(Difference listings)
━━━━━━━━━━━━━━━━━━━━━━━━━━━━━━

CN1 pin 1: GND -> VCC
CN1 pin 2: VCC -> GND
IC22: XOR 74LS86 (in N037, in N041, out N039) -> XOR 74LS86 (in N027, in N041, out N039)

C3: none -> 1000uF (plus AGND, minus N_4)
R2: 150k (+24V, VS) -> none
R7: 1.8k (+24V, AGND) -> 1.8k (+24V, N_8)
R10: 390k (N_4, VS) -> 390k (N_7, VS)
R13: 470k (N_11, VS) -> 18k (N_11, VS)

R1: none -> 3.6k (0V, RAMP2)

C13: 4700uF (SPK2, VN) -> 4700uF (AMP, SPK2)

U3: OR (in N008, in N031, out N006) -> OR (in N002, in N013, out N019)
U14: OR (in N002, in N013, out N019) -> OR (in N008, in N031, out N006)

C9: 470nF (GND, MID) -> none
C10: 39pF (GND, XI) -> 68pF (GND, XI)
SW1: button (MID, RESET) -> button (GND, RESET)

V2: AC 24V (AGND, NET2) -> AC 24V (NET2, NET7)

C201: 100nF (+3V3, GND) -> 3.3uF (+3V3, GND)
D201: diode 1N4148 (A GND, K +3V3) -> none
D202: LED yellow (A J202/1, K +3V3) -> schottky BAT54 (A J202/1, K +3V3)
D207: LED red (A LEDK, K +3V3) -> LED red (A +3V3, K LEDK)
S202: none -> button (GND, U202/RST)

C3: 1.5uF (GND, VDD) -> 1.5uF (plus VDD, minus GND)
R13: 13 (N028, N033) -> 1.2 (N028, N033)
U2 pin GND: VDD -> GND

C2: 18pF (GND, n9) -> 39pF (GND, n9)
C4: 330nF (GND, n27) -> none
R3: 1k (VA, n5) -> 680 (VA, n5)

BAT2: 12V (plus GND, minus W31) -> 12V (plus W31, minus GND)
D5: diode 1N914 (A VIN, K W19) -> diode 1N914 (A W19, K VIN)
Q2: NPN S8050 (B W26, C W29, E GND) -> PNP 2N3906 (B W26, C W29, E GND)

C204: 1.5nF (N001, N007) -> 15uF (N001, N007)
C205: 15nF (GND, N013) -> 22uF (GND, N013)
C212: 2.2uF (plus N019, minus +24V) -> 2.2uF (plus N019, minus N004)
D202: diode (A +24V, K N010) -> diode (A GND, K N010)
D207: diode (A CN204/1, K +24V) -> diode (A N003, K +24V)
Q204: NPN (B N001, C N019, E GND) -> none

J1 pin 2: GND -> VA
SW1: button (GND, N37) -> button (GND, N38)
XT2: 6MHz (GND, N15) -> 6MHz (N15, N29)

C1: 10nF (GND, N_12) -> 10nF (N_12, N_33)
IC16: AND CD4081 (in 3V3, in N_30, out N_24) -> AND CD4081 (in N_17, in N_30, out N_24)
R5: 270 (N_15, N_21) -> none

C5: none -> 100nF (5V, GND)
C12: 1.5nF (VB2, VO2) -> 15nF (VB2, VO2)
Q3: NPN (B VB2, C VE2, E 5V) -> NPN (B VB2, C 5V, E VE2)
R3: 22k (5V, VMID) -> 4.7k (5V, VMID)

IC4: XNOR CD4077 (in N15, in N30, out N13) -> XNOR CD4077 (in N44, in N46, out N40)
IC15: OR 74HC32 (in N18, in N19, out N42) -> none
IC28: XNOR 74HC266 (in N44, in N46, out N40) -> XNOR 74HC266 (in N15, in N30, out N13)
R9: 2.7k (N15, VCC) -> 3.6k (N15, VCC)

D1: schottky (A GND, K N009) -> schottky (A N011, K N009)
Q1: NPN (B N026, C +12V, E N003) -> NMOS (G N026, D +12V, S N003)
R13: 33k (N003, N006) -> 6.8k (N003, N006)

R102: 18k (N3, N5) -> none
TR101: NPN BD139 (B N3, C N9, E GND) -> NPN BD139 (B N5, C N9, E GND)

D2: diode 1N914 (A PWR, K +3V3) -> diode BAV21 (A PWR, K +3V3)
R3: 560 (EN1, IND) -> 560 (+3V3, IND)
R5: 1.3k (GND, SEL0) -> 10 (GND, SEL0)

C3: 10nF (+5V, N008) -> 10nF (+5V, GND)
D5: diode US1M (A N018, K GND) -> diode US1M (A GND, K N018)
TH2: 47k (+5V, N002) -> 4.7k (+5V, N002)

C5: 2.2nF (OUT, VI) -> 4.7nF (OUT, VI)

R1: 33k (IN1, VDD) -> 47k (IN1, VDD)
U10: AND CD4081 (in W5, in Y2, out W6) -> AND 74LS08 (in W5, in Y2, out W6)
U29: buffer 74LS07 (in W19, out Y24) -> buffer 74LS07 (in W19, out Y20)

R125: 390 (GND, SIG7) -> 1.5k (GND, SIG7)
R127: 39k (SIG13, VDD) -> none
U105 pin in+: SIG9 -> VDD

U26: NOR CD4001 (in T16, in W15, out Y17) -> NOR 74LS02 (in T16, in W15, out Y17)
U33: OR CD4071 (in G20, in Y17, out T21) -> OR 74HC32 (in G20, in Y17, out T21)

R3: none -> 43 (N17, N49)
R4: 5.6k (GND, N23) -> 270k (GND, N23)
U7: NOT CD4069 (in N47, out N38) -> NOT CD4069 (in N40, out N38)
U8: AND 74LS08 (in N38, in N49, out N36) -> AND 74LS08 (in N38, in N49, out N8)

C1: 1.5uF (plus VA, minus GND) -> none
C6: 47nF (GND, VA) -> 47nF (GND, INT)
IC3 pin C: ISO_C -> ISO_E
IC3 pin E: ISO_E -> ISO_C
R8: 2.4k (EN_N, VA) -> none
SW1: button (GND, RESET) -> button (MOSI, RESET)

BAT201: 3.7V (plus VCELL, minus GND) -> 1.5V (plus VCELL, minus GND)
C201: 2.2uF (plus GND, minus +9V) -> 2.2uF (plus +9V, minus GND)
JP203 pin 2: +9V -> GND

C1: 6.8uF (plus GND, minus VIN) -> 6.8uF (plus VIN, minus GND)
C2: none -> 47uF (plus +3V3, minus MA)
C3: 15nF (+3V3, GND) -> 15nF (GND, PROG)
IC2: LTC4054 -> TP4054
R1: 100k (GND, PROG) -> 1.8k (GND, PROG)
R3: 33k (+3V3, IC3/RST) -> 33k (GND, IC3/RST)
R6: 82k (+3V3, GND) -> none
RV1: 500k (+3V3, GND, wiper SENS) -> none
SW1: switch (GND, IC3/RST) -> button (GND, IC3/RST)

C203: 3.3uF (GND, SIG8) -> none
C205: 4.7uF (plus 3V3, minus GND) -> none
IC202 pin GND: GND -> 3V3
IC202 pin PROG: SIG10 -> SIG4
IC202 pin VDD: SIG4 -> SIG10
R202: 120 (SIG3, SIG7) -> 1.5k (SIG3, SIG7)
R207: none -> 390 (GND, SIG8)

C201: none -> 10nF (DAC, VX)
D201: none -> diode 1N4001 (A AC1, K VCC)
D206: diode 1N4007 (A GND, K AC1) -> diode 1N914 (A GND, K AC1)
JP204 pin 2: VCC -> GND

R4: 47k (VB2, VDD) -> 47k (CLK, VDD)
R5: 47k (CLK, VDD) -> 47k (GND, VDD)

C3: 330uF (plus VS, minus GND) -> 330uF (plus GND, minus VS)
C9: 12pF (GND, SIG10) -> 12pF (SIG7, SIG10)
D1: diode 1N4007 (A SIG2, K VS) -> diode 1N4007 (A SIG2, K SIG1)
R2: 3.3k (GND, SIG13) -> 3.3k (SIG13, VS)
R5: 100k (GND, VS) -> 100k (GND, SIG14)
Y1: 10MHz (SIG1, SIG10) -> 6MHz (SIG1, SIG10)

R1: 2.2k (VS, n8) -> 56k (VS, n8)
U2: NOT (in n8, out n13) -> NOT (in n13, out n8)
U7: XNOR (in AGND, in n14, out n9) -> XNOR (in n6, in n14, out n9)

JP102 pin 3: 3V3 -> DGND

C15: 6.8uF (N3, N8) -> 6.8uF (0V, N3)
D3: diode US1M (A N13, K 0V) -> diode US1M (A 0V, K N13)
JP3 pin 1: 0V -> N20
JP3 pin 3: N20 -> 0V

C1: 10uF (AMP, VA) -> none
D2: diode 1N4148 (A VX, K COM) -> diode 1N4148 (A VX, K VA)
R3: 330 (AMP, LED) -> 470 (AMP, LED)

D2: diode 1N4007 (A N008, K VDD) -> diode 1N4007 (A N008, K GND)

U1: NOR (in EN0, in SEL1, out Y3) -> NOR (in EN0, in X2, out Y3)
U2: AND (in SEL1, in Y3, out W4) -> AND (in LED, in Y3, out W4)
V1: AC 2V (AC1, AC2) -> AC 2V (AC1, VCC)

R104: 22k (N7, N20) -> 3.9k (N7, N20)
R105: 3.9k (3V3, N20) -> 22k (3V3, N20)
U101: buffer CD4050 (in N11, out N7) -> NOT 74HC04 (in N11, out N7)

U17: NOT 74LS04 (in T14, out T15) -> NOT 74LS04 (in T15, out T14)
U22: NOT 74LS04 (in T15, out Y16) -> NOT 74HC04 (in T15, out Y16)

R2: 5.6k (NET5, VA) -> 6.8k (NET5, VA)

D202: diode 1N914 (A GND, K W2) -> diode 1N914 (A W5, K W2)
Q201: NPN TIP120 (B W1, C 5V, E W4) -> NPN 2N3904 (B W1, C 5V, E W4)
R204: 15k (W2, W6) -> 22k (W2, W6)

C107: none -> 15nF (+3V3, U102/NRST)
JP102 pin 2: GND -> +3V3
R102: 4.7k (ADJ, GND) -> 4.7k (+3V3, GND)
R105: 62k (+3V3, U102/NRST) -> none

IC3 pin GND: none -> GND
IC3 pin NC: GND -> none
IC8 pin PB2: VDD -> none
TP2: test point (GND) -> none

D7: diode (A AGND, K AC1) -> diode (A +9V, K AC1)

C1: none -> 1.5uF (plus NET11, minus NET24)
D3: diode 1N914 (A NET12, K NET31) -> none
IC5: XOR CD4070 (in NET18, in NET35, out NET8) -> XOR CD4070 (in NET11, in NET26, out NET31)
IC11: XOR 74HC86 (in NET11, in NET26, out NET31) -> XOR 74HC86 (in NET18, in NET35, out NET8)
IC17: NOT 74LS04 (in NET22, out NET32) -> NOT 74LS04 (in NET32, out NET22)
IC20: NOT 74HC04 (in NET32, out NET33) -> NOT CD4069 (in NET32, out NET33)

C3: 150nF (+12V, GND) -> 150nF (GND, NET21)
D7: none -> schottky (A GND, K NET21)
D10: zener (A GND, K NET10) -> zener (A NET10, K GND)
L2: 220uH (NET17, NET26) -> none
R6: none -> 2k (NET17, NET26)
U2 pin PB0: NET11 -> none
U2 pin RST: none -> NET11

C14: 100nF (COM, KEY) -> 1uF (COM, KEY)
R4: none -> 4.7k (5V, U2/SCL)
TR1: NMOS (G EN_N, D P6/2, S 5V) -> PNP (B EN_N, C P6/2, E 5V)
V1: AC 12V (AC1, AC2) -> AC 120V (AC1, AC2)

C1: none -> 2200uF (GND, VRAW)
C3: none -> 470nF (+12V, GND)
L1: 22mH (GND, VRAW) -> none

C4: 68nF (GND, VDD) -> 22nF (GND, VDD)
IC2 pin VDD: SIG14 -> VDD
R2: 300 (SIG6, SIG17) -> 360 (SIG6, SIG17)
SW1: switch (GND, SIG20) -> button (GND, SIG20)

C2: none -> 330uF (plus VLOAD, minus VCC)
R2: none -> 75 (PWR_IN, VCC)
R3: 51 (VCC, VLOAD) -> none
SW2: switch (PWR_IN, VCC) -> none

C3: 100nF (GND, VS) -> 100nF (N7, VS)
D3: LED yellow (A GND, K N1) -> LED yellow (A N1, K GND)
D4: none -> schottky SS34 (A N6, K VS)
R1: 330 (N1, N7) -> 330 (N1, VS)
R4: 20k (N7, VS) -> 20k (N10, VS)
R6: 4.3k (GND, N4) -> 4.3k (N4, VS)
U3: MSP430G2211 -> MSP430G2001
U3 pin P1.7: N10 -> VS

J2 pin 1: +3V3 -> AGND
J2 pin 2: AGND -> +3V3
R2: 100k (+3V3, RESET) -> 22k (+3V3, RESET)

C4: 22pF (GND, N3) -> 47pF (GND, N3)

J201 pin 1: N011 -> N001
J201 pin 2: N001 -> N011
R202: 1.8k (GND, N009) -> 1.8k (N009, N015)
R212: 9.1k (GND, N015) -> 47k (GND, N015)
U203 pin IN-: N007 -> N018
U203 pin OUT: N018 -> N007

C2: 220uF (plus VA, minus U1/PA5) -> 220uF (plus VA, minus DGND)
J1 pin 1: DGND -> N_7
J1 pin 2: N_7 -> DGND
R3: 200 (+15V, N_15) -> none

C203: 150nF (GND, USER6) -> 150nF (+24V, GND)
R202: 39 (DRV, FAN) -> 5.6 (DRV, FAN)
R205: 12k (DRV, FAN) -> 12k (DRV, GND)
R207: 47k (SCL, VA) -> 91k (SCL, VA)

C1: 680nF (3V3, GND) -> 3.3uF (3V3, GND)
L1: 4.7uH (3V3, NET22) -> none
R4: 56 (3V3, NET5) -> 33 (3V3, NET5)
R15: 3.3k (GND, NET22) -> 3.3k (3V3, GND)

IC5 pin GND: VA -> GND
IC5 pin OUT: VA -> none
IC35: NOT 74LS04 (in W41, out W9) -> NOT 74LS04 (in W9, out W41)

━━━━━━━━━━━━━━━━━━━━━━━━━━━━━━

_Activity_
Above are the entries. Output exactly the lines beginning with the line that has "U2: NOT (in" and ending with the line that has "C1: 10uF (AMP, VA) -> none".

_Answer to this problem_
U2: NOT (in n8, out n13) -> NOT (in n13, out n8)
U7: XNOR (in AGND, in n14, out n9) -> XNOR (in n6, in n14, out n9)

JP102 pin 3: 3V3 -> DGND

C15: 6.8uF (N3, N8) -> 6.8uF (0V, N3)
D3: diode US1M (A N13, K 0V) -> diode US1M (A 0V, K N13)
JP3 pin 1: 0V -> N20
JP3 pin 3: N20 -> 0V

C1: 10uF (AMP, VA) -> none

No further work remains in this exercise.